[Data for this exercise Boundary: Start]

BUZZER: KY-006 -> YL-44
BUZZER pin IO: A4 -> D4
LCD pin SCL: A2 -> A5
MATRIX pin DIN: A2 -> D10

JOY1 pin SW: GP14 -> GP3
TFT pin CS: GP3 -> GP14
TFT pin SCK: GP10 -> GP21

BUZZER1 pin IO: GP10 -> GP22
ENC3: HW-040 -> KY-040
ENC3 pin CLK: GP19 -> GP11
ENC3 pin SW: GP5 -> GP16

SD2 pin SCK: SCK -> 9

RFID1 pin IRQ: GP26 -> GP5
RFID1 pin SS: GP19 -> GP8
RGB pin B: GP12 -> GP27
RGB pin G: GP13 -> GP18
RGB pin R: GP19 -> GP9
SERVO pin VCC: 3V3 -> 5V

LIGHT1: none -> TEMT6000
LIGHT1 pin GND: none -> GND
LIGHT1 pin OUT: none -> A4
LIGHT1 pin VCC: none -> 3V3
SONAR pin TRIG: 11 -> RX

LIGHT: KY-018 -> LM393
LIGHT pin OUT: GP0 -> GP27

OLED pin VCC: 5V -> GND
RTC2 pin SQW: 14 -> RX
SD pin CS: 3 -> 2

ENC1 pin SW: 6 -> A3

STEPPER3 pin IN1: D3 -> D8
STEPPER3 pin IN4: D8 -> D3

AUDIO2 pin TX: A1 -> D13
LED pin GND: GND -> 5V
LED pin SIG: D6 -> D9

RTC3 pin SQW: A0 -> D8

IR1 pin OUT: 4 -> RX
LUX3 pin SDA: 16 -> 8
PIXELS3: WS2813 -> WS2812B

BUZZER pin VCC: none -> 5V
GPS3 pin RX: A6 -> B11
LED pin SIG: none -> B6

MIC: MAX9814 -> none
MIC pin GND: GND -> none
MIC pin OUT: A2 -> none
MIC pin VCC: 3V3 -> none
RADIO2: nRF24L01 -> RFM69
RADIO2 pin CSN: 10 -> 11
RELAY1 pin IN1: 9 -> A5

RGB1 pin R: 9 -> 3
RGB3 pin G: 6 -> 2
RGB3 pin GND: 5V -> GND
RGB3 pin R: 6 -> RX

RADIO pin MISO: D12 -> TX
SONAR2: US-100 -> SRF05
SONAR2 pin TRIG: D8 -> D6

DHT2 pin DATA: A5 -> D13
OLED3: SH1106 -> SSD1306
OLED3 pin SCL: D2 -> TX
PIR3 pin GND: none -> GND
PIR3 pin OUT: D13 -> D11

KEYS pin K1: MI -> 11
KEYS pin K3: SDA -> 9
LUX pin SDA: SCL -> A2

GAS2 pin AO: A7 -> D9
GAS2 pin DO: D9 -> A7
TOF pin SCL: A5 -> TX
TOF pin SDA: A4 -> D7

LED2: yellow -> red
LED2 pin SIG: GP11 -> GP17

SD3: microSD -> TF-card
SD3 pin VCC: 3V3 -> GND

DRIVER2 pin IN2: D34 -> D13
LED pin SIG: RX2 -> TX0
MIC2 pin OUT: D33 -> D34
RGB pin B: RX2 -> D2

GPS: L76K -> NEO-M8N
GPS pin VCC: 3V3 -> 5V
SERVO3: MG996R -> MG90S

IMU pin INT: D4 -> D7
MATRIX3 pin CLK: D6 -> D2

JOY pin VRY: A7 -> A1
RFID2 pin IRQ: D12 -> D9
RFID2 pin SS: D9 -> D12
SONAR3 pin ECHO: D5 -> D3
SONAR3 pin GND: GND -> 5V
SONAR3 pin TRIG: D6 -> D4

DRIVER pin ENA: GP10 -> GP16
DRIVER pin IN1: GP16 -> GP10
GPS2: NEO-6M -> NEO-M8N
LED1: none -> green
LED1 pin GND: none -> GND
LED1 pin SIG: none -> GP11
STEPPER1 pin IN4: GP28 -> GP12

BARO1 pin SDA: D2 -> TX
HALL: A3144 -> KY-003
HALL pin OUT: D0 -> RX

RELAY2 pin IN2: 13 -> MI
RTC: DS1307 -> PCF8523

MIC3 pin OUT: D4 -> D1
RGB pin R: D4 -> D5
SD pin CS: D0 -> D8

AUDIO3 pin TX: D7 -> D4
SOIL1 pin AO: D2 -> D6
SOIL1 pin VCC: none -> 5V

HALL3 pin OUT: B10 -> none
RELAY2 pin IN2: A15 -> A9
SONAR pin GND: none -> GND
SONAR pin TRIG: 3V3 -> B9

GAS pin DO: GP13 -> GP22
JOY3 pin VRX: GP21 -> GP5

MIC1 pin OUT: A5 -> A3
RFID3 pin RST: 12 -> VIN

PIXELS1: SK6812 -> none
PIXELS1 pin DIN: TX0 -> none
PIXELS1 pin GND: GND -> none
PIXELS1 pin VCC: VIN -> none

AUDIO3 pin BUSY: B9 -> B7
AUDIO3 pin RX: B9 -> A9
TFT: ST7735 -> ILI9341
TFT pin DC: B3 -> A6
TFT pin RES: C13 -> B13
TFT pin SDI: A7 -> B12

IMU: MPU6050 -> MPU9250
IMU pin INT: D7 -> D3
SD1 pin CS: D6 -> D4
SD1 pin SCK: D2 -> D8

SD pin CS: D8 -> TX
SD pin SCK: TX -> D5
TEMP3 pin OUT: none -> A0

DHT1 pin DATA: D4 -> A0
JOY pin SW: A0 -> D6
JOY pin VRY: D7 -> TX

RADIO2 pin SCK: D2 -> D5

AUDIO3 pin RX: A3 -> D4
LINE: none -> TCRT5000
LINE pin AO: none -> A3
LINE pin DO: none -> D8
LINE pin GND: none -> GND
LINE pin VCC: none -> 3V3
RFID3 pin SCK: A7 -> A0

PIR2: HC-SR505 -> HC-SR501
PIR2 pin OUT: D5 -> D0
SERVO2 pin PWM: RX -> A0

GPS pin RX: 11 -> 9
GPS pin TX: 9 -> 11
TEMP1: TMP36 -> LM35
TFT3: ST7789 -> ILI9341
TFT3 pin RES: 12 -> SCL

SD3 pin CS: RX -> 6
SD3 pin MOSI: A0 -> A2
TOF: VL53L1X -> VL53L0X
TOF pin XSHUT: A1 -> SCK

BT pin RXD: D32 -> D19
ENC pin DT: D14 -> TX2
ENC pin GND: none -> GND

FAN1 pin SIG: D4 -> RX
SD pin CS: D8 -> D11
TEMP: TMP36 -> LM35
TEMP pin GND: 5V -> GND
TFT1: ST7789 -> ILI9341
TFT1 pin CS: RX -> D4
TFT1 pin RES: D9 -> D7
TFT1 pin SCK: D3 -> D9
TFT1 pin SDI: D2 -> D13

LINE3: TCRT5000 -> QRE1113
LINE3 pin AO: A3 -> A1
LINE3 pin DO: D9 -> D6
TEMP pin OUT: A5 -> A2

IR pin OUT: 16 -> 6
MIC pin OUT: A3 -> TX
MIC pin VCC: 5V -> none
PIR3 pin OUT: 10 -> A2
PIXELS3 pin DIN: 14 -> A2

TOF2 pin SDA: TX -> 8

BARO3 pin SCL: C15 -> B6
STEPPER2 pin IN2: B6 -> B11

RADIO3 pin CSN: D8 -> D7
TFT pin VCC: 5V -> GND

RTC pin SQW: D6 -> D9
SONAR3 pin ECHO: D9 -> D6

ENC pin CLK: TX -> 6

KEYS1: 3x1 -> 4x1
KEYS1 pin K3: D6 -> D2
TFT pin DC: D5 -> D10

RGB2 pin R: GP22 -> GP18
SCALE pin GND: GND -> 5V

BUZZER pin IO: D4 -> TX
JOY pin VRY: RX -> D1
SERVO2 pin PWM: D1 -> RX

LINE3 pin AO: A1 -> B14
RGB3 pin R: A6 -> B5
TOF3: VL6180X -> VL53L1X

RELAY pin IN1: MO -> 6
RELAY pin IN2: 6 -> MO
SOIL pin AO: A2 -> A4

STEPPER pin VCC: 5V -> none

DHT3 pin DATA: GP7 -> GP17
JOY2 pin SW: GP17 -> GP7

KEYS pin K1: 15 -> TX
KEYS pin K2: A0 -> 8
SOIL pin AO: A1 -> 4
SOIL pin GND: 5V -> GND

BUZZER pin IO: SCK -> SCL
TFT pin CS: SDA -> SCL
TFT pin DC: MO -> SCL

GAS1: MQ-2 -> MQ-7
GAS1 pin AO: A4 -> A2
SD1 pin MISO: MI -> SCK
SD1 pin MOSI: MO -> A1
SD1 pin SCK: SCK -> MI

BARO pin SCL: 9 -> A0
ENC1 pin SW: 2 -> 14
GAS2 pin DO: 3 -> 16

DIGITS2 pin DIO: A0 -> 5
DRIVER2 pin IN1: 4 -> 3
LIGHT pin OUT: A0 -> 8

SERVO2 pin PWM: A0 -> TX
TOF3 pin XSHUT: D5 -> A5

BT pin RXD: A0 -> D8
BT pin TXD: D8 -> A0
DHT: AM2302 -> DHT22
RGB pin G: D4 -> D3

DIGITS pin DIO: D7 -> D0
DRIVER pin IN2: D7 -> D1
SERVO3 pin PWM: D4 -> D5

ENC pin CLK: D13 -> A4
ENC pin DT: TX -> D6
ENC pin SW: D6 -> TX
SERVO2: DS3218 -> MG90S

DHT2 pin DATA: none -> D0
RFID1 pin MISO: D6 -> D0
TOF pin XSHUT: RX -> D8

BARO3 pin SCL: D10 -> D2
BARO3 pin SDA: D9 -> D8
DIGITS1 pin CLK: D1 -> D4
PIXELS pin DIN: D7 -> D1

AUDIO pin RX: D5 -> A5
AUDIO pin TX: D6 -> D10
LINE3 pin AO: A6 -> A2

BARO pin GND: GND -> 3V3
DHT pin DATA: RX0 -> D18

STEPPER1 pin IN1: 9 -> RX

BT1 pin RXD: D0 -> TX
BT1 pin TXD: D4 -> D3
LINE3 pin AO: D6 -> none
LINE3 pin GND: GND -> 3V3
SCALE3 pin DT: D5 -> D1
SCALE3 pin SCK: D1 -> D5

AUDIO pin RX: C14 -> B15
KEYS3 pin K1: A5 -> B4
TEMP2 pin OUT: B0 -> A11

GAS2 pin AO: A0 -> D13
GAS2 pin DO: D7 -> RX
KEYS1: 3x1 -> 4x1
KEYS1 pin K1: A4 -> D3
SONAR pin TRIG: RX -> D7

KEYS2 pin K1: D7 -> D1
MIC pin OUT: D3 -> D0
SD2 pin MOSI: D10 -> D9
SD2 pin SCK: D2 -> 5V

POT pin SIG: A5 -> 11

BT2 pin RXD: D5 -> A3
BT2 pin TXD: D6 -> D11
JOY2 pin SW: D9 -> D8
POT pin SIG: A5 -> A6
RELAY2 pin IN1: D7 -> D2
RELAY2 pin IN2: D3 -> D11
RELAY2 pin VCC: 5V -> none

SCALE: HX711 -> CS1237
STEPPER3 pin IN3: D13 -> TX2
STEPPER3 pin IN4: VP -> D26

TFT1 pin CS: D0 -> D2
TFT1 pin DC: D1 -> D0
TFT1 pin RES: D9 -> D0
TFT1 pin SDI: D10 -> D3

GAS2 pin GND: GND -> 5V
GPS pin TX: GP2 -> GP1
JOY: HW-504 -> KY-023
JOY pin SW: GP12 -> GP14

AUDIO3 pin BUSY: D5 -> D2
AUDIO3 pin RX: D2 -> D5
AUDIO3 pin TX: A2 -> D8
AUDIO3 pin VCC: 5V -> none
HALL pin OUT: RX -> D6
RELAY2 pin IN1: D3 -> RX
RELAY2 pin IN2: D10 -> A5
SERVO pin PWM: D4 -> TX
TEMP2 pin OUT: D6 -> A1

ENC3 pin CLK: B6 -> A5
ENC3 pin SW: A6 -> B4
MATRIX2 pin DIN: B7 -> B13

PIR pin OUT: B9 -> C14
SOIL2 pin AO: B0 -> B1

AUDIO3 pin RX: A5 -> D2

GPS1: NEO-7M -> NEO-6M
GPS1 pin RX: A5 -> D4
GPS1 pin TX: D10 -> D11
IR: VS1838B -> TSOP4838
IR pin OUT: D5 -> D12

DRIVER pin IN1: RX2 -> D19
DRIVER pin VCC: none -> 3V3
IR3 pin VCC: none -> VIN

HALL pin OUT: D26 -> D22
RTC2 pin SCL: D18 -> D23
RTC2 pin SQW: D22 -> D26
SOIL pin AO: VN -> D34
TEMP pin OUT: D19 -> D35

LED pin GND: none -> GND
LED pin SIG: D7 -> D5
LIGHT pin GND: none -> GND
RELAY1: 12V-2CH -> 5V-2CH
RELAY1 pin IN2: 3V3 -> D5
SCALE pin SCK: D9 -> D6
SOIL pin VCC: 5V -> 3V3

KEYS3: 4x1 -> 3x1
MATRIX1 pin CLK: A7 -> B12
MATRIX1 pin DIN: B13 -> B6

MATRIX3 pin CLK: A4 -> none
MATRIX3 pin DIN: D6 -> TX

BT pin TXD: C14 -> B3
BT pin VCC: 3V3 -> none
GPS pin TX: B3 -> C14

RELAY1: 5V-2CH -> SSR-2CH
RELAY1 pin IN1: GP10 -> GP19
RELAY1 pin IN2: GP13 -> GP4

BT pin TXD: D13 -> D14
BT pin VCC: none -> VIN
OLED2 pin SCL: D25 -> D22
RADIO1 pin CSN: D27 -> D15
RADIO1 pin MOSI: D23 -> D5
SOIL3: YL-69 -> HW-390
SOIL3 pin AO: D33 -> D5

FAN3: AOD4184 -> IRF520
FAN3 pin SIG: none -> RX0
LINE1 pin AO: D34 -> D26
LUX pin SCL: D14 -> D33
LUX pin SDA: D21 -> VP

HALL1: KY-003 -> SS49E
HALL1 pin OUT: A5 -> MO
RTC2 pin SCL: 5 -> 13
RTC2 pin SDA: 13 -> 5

[Data for this exercise Boundary: End]

Work to be completed
Retype, exactly and in full, the lines above from the one containing "RELAY2 pin IN1: D3 -> RX" through the one containing "SOIL pin AO: VN -> D34".

Reply
RELAY2 pin IN1: D3 -> RX
RELAY2 pin IN2: D10 -> A5
SERVO pin PWM: D4 -> TX
TEMP2 pin OUT: D6 -> A1

ENC3 pin CLK: B6 -> A5
ENC3 pin SW: A6 -> B4
MATRIX2 pin DIN: B7 -> B13

PIR pin OUT: B9 -> C14
SOIL2 pin AO: B0 -> B1

AUDIO3 pin RX: A5 -> D2

GPS1: NEO-7M -> NEO-6M
GPS1 pin RX: A5 -> D4
GPS1 pin TX: D10 -> D11
IR: VS1838B -> TSOP4838
IR pin OUT: D5 -> D12

DRIVER pin IN1: RX2 -> D19
DRIVER pin VCC: none -> 3V3
IR3 pin VCC: none -> VIN

HALL pin OUT: D26 -> D22
RTC2 pin SCL: D18 -> D23
RTC2 pin SQW: D22 -> D26
SOIL pin AO: VN -> D34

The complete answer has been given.